- Aim of the task
Return all of the listing word for word; the pictures stay out.

- Working data
***

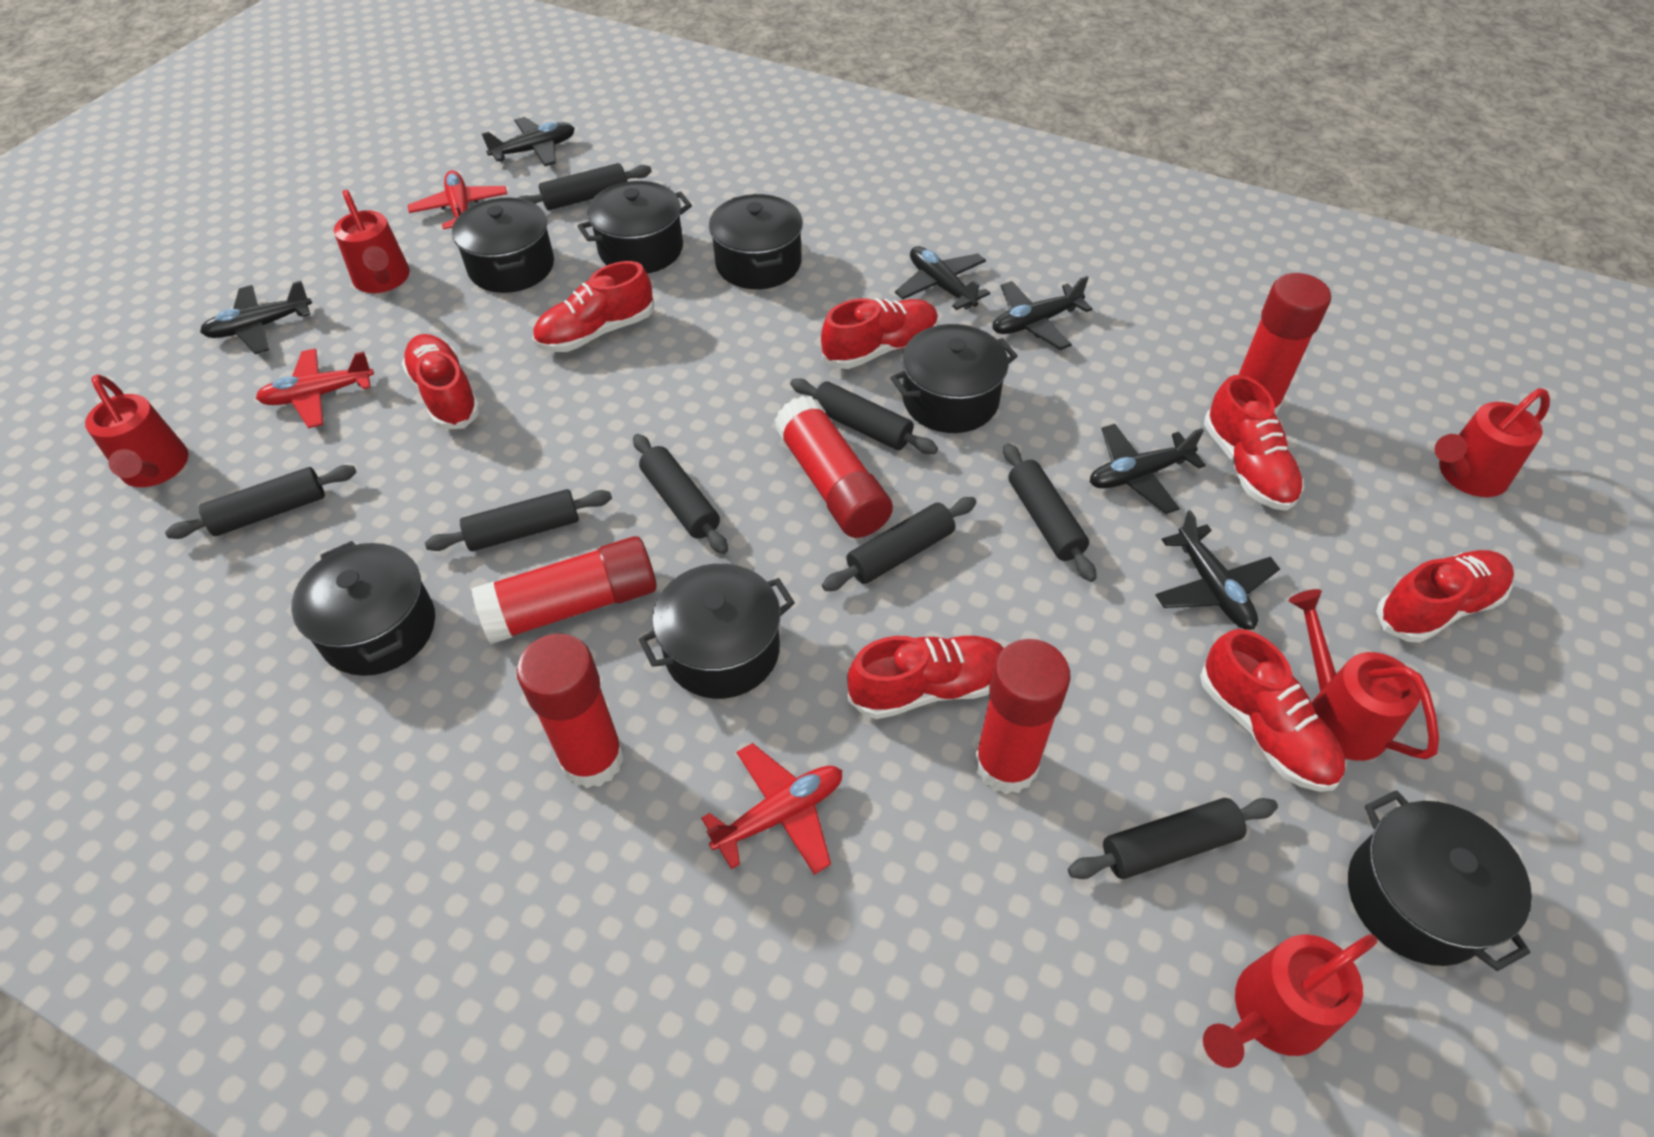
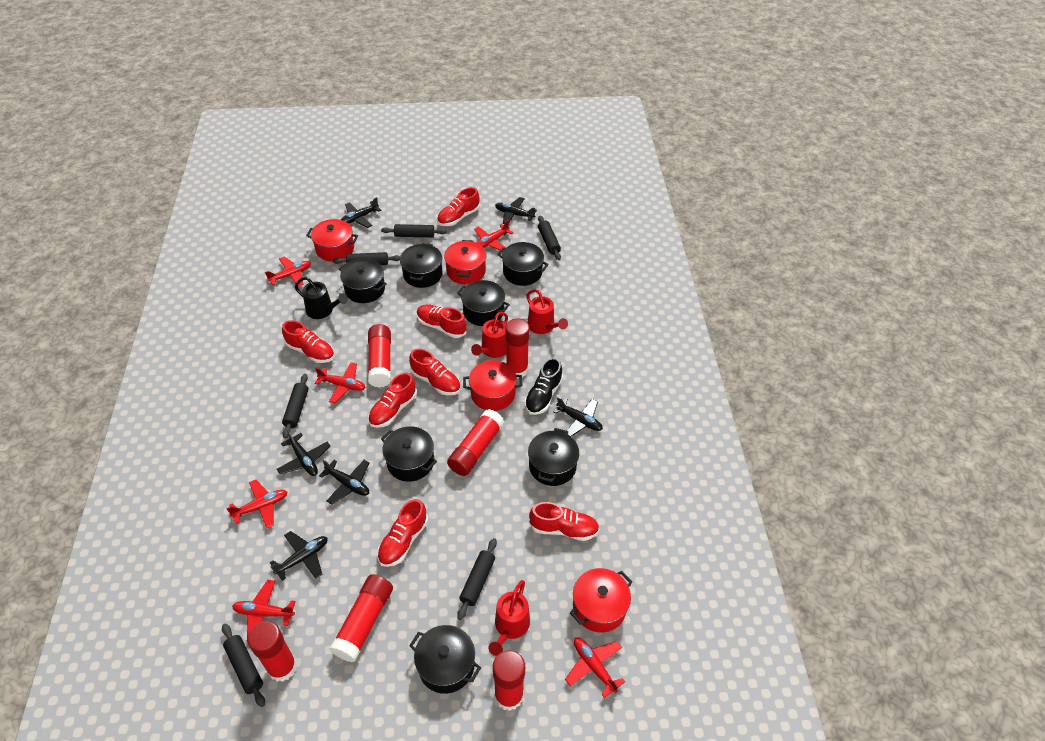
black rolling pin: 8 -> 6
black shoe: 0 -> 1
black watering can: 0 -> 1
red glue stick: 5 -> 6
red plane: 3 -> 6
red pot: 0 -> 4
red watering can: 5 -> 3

***

- Result
black rolling pin: 8 -> 6
black shoe: 0 -> 1
black watering can: 0 -> 1
red glue stick: 5 -> 6
red plane: 3 -> 6
red pot: 0 -> 4
red watering can: 5 -> 3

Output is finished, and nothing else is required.